═════ SUPPLIED INFORMATION

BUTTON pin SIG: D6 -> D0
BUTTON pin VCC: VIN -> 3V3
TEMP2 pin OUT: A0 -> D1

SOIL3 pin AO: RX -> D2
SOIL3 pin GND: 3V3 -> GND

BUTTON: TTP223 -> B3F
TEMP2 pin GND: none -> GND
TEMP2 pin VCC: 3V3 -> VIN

══════════
═════ SUPPLIED INFORMATION

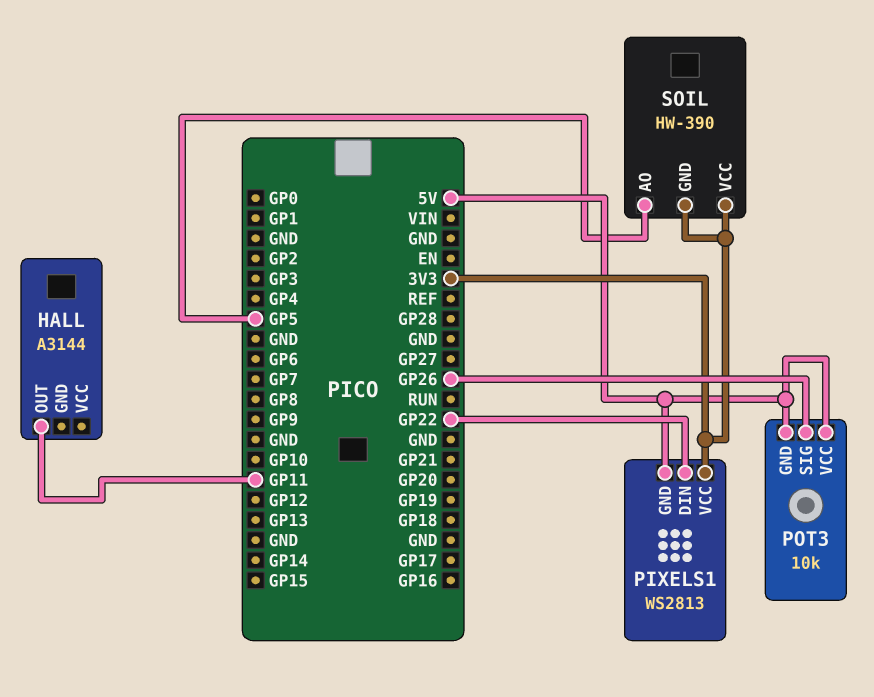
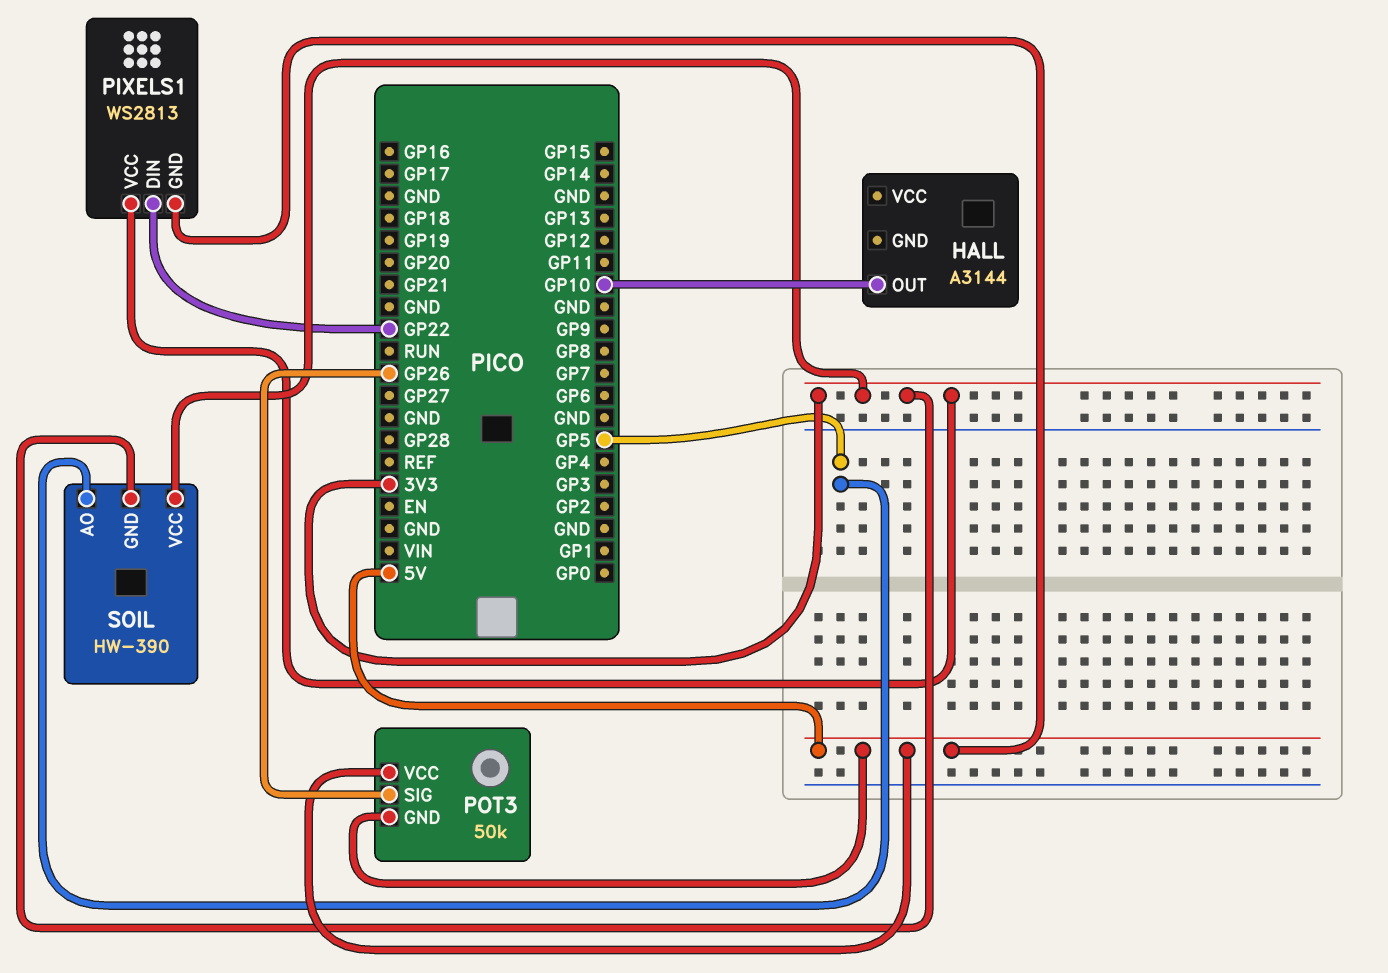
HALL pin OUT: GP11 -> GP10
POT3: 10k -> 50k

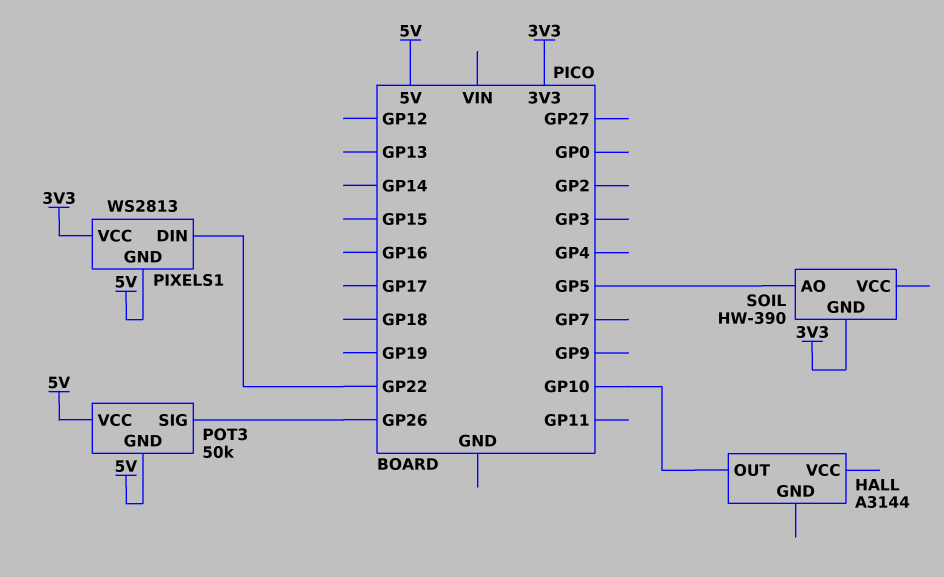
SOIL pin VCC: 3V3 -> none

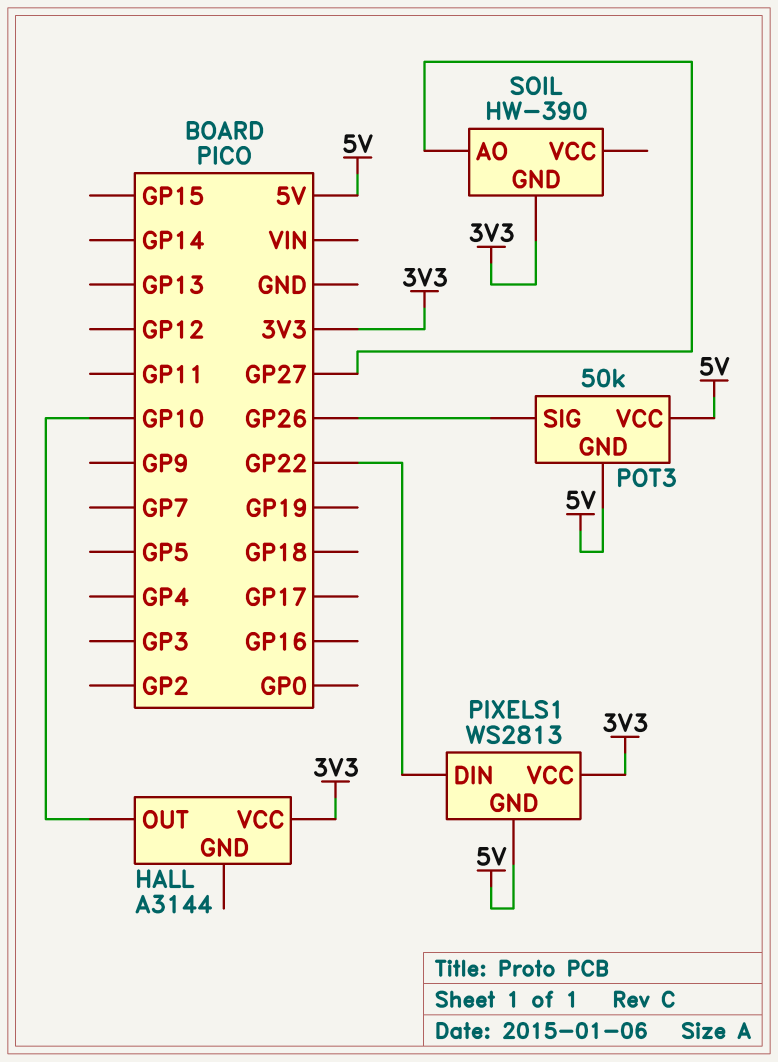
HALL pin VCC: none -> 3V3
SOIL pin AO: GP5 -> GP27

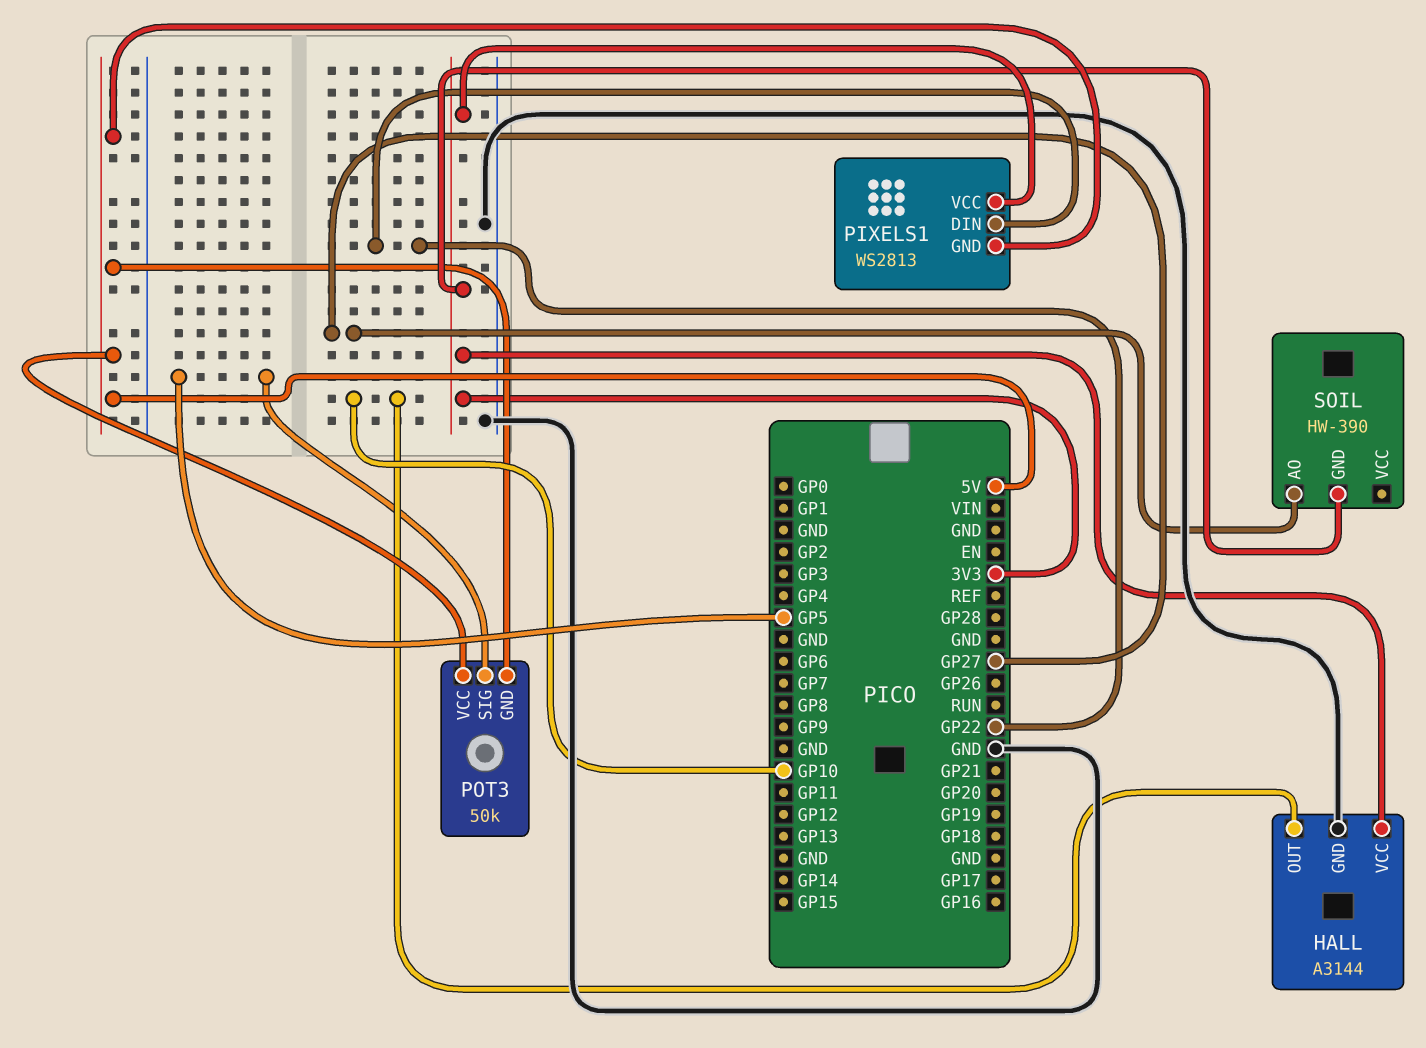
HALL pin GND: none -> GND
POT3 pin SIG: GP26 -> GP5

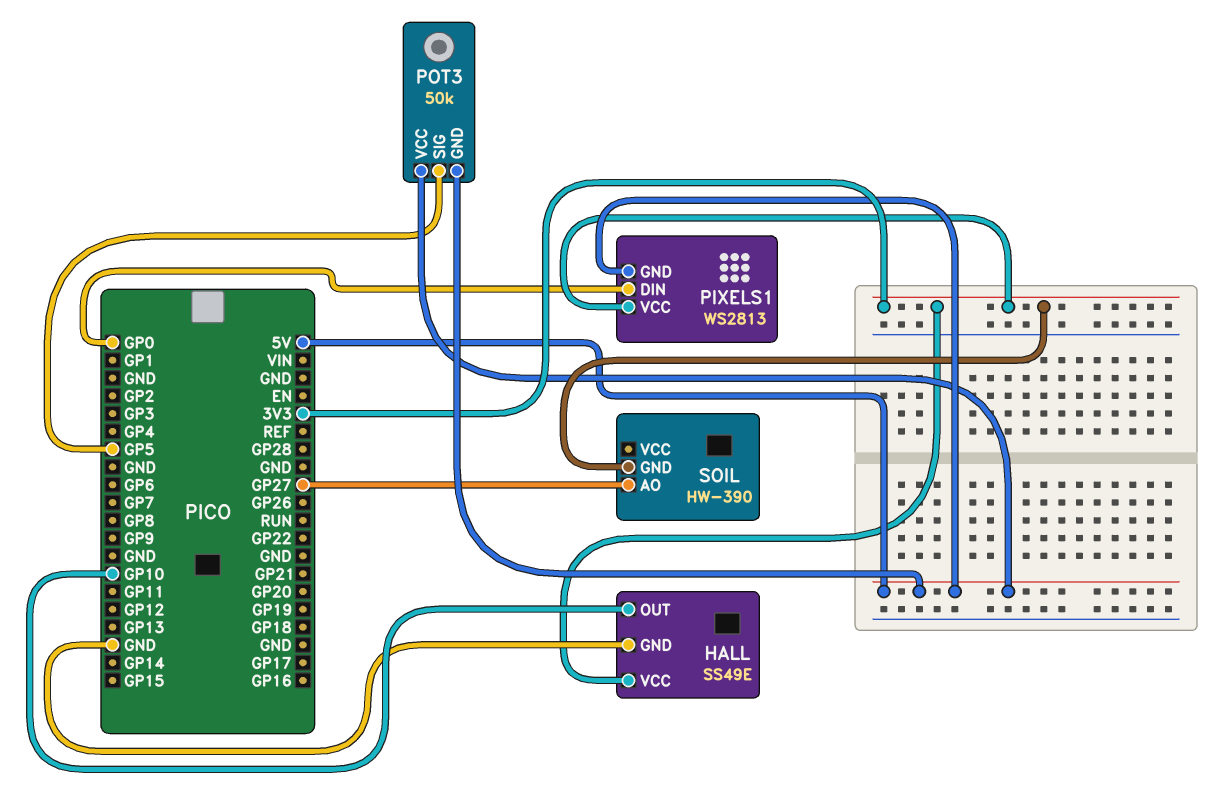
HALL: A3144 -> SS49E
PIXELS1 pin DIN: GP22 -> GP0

══════════

* _WORK TO BE COMPLETED_: Look for the word "BUTTON" throughout the material above and copy every line that has it.

* _YOUR SOLUTION_:
BUTTON pin SIG: D6 -> D0
BUTTON pin VCC: VIN -> 3V3
BUTTON: TTP223 -> B3F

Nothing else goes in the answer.